### WHAT YOU ARE ASKED TO DO:
Your response should consist solely of the records, written out exactly.

==== MATERIALS PROVIDED ====

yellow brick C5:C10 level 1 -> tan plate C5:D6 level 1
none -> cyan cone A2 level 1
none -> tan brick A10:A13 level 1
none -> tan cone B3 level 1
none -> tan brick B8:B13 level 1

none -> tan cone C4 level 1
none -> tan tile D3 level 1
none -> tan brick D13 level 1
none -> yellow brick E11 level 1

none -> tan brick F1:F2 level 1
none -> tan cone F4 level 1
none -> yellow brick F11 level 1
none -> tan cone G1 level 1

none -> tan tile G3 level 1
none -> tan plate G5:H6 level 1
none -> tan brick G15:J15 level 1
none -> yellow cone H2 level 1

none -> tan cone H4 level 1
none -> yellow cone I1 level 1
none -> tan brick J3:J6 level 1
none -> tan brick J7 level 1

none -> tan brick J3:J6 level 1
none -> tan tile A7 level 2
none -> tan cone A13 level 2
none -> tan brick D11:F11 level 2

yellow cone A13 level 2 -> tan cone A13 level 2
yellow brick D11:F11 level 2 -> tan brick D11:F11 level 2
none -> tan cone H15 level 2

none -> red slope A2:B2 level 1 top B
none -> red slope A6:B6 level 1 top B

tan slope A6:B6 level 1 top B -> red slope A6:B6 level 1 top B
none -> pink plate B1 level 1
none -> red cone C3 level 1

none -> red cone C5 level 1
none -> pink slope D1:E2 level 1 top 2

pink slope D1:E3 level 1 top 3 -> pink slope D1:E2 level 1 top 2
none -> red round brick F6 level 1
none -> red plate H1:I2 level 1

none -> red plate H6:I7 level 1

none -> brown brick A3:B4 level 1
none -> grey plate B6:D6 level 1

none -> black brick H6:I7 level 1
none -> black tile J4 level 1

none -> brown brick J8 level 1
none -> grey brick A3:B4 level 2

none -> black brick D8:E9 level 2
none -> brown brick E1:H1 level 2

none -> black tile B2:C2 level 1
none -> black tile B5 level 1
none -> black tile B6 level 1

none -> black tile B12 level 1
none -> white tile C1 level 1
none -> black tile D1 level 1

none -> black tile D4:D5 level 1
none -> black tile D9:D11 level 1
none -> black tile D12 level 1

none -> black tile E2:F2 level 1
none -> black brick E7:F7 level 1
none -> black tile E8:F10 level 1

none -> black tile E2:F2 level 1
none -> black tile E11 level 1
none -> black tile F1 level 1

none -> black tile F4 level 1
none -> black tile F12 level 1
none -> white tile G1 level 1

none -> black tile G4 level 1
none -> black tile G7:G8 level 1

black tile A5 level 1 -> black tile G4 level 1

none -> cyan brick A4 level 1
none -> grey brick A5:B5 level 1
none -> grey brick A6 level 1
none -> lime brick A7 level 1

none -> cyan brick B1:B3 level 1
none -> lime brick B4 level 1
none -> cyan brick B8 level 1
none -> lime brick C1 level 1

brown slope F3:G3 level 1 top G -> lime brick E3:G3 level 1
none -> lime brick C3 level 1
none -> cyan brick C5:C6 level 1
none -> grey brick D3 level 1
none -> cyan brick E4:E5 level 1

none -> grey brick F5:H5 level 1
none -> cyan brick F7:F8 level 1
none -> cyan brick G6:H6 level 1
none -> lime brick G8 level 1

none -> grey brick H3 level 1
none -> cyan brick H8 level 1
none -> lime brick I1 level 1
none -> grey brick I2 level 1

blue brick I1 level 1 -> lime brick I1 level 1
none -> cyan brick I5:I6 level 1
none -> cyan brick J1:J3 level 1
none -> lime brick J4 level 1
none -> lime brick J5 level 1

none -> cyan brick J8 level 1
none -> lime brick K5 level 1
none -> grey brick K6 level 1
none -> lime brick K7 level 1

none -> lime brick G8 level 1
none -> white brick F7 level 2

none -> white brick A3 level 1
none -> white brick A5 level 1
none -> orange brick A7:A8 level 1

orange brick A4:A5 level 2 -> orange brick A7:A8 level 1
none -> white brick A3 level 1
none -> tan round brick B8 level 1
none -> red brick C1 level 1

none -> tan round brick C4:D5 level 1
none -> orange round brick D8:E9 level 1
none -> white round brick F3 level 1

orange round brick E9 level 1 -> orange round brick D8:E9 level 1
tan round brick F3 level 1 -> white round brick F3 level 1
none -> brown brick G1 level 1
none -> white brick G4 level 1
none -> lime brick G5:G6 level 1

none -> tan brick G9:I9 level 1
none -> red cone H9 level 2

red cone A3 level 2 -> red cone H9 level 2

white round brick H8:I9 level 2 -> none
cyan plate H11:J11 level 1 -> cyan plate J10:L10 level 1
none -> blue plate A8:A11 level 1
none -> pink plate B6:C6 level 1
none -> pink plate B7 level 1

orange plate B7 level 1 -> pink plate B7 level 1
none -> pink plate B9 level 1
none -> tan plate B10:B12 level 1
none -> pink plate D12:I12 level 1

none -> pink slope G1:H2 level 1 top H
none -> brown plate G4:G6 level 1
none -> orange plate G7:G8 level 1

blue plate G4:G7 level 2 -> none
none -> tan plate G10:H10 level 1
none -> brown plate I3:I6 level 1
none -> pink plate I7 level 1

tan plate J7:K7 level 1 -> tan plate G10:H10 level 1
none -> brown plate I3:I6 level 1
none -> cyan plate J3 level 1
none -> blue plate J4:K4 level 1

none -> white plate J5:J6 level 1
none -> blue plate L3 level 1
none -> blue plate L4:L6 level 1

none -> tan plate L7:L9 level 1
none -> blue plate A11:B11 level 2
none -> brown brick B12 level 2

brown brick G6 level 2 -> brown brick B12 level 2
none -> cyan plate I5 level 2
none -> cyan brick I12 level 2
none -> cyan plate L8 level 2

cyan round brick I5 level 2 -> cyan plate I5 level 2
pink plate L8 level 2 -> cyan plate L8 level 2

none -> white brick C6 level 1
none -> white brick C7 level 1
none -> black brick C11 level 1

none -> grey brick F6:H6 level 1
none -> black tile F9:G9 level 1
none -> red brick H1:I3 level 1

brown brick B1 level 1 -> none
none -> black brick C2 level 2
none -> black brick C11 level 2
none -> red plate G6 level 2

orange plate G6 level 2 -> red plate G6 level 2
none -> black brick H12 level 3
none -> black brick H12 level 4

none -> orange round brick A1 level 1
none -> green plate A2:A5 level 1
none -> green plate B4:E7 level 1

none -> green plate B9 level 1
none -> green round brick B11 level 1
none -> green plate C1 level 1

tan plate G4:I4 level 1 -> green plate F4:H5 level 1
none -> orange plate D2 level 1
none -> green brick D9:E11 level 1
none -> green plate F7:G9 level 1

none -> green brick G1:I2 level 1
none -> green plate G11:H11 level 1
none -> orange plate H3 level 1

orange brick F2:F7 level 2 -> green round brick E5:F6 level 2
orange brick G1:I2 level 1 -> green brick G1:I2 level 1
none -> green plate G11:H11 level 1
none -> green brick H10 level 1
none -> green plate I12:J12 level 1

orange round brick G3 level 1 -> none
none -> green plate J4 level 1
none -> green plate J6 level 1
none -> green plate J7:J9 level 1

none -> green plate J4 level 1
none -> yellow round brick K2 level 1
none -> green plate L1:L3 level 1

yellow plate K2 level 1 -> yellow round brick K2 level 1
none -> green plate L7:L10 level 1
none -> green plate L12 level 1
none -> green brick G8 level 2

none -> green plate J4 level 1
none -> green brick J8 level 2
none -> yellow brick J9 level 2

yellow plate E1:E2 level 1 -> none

====

### FINISHED TASK:
yellow brick C5:C10 level 1 -> tan plate C5:D6 level 1
none -> cyan cone A2 level 1
none -> tan brick A10:A13 level 1
none -> tan cone B3 level 1
none -> tan brick B8:B13 level 1

none -> tan cone C4 level 1
none -> tan tile D3 level 1
none -> tan brick D13 level 1
none -> yellow brick E11 level 1

none -> tan brick F1:F2 level 1
none -> tan cone F4 level 1
none -> yellow brick F11 level 1
none -> tan cone G1 level 1

none -> tan tile G3 level 1
none -> tan plate G5:H6 level 1
none -> tan brick G15:J15 level 1
none -> yellow cone H2 level 1

none -> tan cone H4 level 1
none -> yellow cone I1 level 1
none -> tan brick J3:J6 level 1
none -> tan brick J7 level 1

none -> tan brick J3:J6 level 1
none -> tan tile A7 level 2
none -> tan cone A13 level 2
none -> tan brick D11:F11 level 2

yellow cone A13 level 2 -> tan cone A13 level 2
yellow brick D11:F11 level 2 -> tan brick D11:F11 level 2
none -> tan cone H15 level 2

none -> red slope A2:B2 level 1 top B
none -> red slope A6:B6 level 1 top B

tan slope A6:B6 level 1 top B -> red slope A6:B6 level 1 top B
none -> pink plate B1 level 1
none -> red cone C3 level 1

none -> red cone C5 level 1
none -> pink slope D1:E2 level 1 top 2

pink slope D1:E3 level 1 top 3 -> pink slope D1:E2 level 1 top 2
none -> red round brick F6 level 1
none -> red plate H1:I2 level 1

none -> red plate H6:I7 level 1

none -> brown brick A3:B4 level 1
none -> grey plate B6:D6 level 1

none -> black brick H6:I7 level 1
none -> black tile J4 level 1

none -> brown brick J8 level 1
none -> grey brick A3:B4 level 2

none -> black brick D8:E9 level 2
none -> brown brick E1:H1 level 2

none -> black tile B2:C2 level 1
none -> black tile B5 level 1
none -> black tile B6 level 1

none -> black tile B12 level 1
none -> white tile C1 level 1
none -> black tile D1 level 1

none -> black tile D4:D5 level 1
none -> black tile D9:D11 level 1
none -> black tile D12 level 1

none -> black tile E2:F2 level 1
none -> black brick E7:F7 level 1
none -> black tile E8:F10 level 1

none -> black tile E2:F2 level 1
none -> black tile E11 level 1
none -> black tile F1 level 1

none -> black tile F4 level 1
none -> black tile F12 level 1
none -> white tile G1 level 1

none -> black tile G4 level 1
none -> black tile G7:G8 level 1

black tile A5 level 1 -> black tile G4 level 1

none -> cyan brick A4 level 1
none -> grey brick A5:B5 level 1
none -> grey brick A6 level 1
none -> lime brick A7 level 1

none -> cyan brick B1:B3 level 1
none -> lime brick B4 level 1
none -> cyan brick B8 level 1
none -> lime brick C1 level 1

brown slope F3:G3 level 1 top G -> lime brick E3:G3 level 1
none -> lime brick C3 level 1
none -> cyan brick C5:C6 level 1
none -> grey brick D3 level 1
none -> cyan brick E4:E5 level 1

none -> grey brick F5:H5 level 1
none -> cyan brick F7:F8 level 1
none -> cyan brick G6:H6 level 1
none -> lime brick G8 level 1

none -> grey brick H3 level 1
none -> cyan brick H8 level 1
none -> lime brick I1 level 1
none -> grey brick I2 level 1

blue brick I1 level 1 -> lime brick I1 level 1
none -> cyan brick I5:I6 level 1
none -> cyan brick J1:J3 level 1
none -> lime brick J4 level 1
none -> lime brick J5 level 1

none -> cyan brick J8 level 1
none -> lime brick K5 level 1
none -> grey brick K6 level 1
none -> lime brick K7 level 1

none -> lime brick G8 level 1
none -> white brick F7 level 2

none -> white brick A3 level 1
none -> white brick A5 level 1
none -> orange brick A7:A8 level 1

orange brick A4:A5 level 2 -> orange brick A7:A8 level 1
none -> white brick A3 level 1
none -> tan round brick B8 level 1
none -> red brick C1 level 1

none -> tan round brick C4:D5 level 1
none -> orange round brick D8:E9 level 1
none -> white round brick F3 level 1

orange round brick E9 level 1 -> orange round brick D8:E9 level 1
tan round brick F3 level 1 -> white round brick F3 level 1
none -> brown brick G1 level 1
none -> white brick G4 level 1
none -> lime brick G5:G6 level 1

none -> tan brick G9:I9 level 1
none -> red cone H9 level 2

red cone A3 level 2 -> red cone H9 level 2

white round brick H8:I9 level 2 -> none
cyan plate H11:J11 level 1 -> cyan plate J10:L10 level 1
none -> blue plate A8:A11 level 1
none -> pink plate B6:C6 level 1
none -> pink plate B7 level 1

orange plate B7 level 1 -> pink plate B7 level 1
none -> pink plate B9 level 1
none -> tan plate B10:B12 level 1
none -> pink plate D12:I12 level 1

none -> pink slope G1:H2 level 1 top H
none -> brown plate G4:G6 level 1
none -> orange plate G7:G8 level 1

blue plate G4:G7 level 2 -> none
none -> tan plate G10:H10 level 1
none -> brown plate I3:I6 level 1
none -> pink plate I7 level 1

tan plate J7:K7 level 1 -> tan plate G10:H10 level 1
none -> brown plate I3:I6 level 1
none -> cyan plate J3 level 1
none -> blue plate J4:K4 level 1

none -> white plate J5:J6 level 1
none -> blue plate L3 level 1
none -> blue plate L4:L6 level 1

none -> tan plate L7:L9 level 1
none -> blue plate A11:B11 level 2
none -> brown brick B12 level 2

brown brick G6 level 2 -> brown brick B12 level 2
none -> cyan plate I5 level 2
none -> cyan brick I12 level 2
none -> cyan plate L8 level 2

cyan round brick I5 level 2 -> cyan plate I5 level 2
pink plate L8 level 2 -> cyan plate L8 level 2

none -> white brick C6 level 1
none -> white brick C7 level 1
none -> black brick C11 level 1

none -> grey brick F6:H6 level 1
none -> black tile F9:G9 level 1
none -> red brick H1:I3 level 1

brown brick B1 level 1 -> none
none -> black brick C2 level 2
none -> black brick C11 level 2
none -> red plate G6 level 2

orange plate G6 level 2 -> red plate G6 level 2
none -> black brick H12 level 3
none -> black brick H12 level 4

none -> orange round brick A1 level 1
none -> green plate A2:A5 level 1
none -> green plate B4:E7 level 1

none -> green plate B9 level 1
none -> green round brick B11 level 1
none -> green plate C1 level 1

tan plate G4:I4 level 1 -> green plate F4:H5 level 1
none -> orange plate D2 level 1
none -> green brick D9:E11 level 1
none -> green plate F7:G9 level 1

none -> green brick G1:I2 level 1
none -> green plate G11:H11 level 1
none -> orange plate H3 level 1

orange brick F2:F7 level 2 -> green round brick E5:F6 level 2
orange brick G1:I2 level 1 -> green brick G1:I2 level 1
none -> green plate G11:H11 level 1
none -> green brick H10 level 1
none -> green plate I12:J12 level 1

orange round brick G3 level 1 -> none
none -> green plate J4 level 1
none -> green plate J6 level 1
none -> green plate J7:J9 level 1

none -> green plate J4 level 1
none -> yellow round brick K2 level 1
none -> green plate L1:L3 level 1

yellow plate K2 level 1 -> yellow round brick K2 level 1
none -> green plate L7:L10 level 1
none -> green plate L12 level 1
none -> green brick G8 level 2

none -> green plate J4 level 1
none -> green brick J8 level 2
none -> yellow brick J9 level 2

yellow plate E1:E2 level 1 -> none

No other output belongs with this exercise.